▸ **WHAT YOU WILL DO**
Pick the lines holding the string "move" out of the records and copy them.

=== RECORDS FOR PROCESSING ===

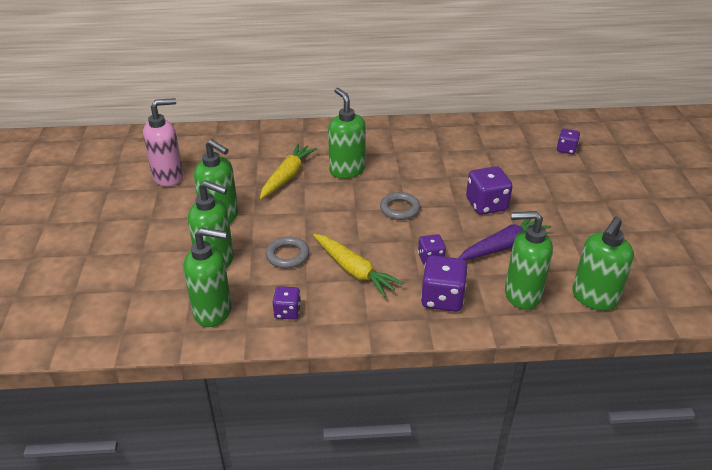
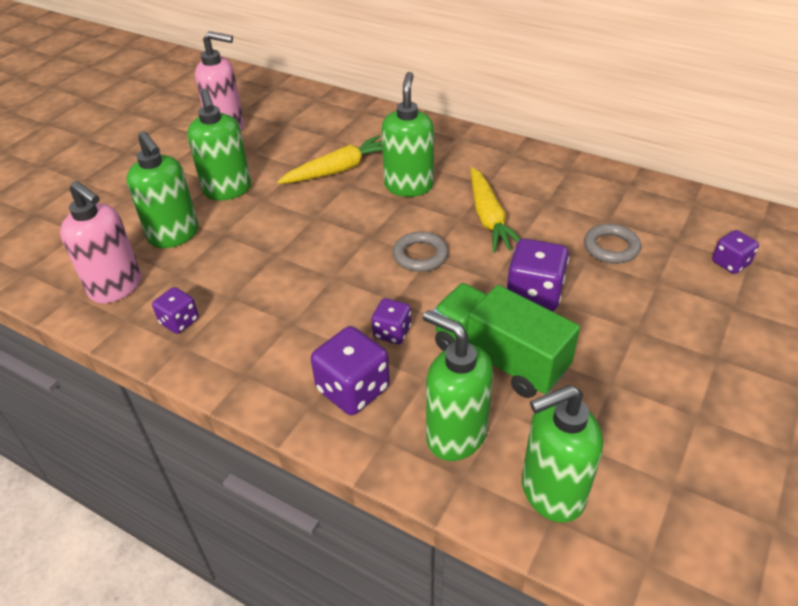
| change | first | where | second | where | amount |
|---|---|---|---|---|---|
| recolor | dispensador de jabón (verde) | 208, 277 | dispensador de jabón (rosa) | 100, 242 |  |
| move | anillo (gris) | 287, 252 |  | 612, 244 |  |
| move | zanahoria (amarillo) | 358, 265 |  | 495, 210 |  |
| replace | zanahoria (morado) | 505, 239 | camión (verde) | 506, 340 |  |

===

▸ **RESULT**
| move | anillo (gris) | 287, 252 |  | 612, 244 |  |
| move | zanahoria (amarillo) | 358, 265 |  | 495, 210 |  |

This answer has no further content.